DIRECTIONS =>
Go through the listing beneath this task and return every line that carries the string "plus".

++++++++

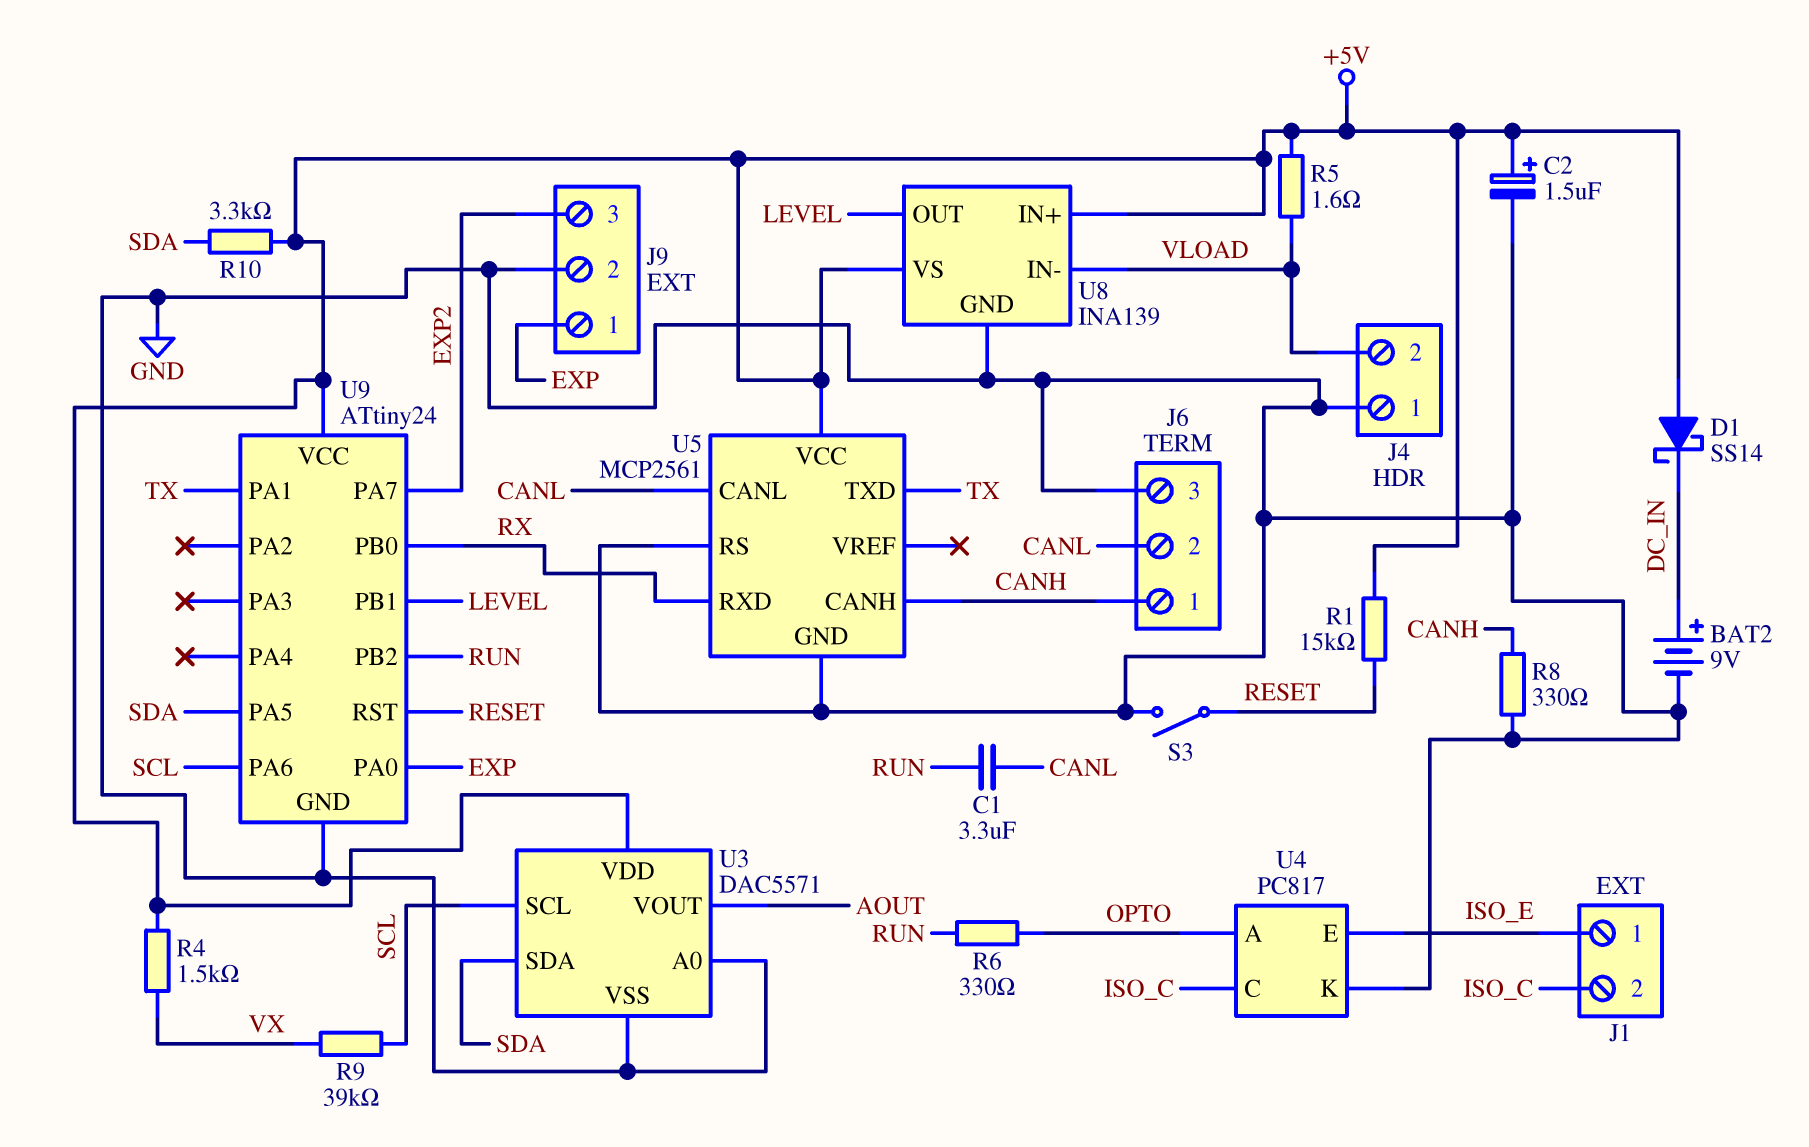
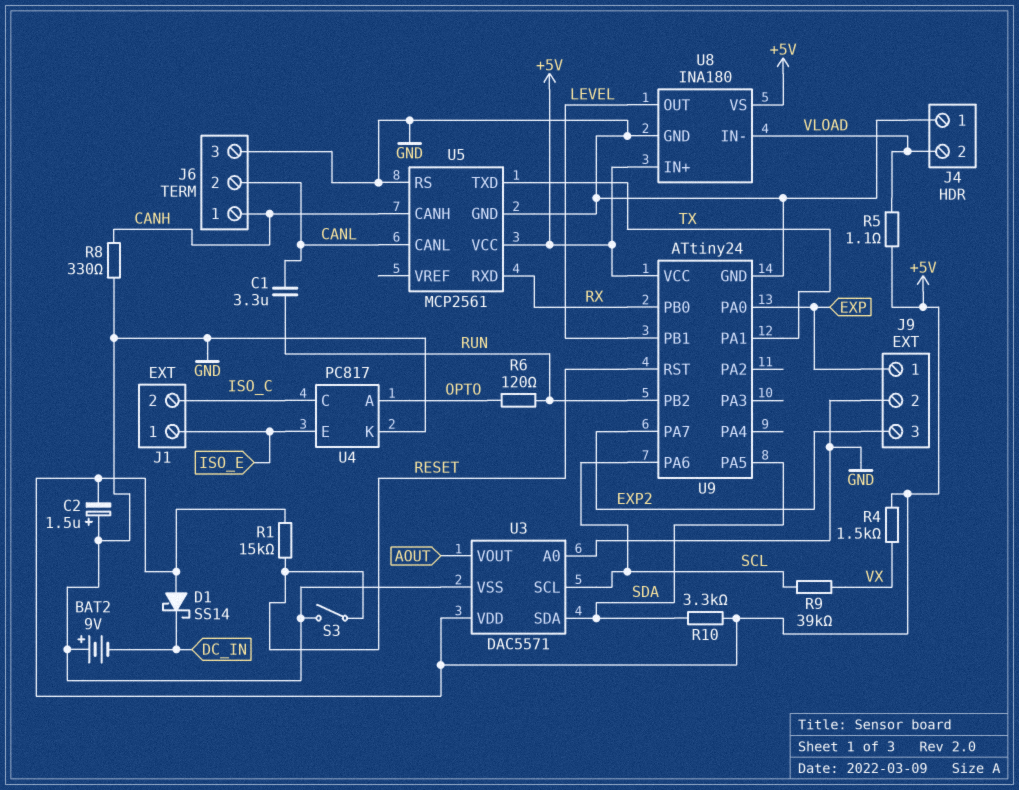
BAT2: 9V (plus DC_IN, minus GND) -> 9V (plus GND, minus DC_IN)
C2: 1.5uF (plus +5V, minus GND) -> 1.5uF (plus GND, minus +5V)
R5: 1.6 (+5V, VLOAD) -> 1.1 (+5V, VLOAD)
R6: 330 (OPTO, RUN) -> 120 (OPTO, RUN)
U8: INA139 -> INA180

++++++++

EXPECTED ANSWER =>
BAT2: 9V (plus DC_IN, minus GND) -> 9V (plus GND, minus DC_IN)
C2: 1.5uF (plus +5V, minus GND) -> 1.5uF (plus GND, minus +5V)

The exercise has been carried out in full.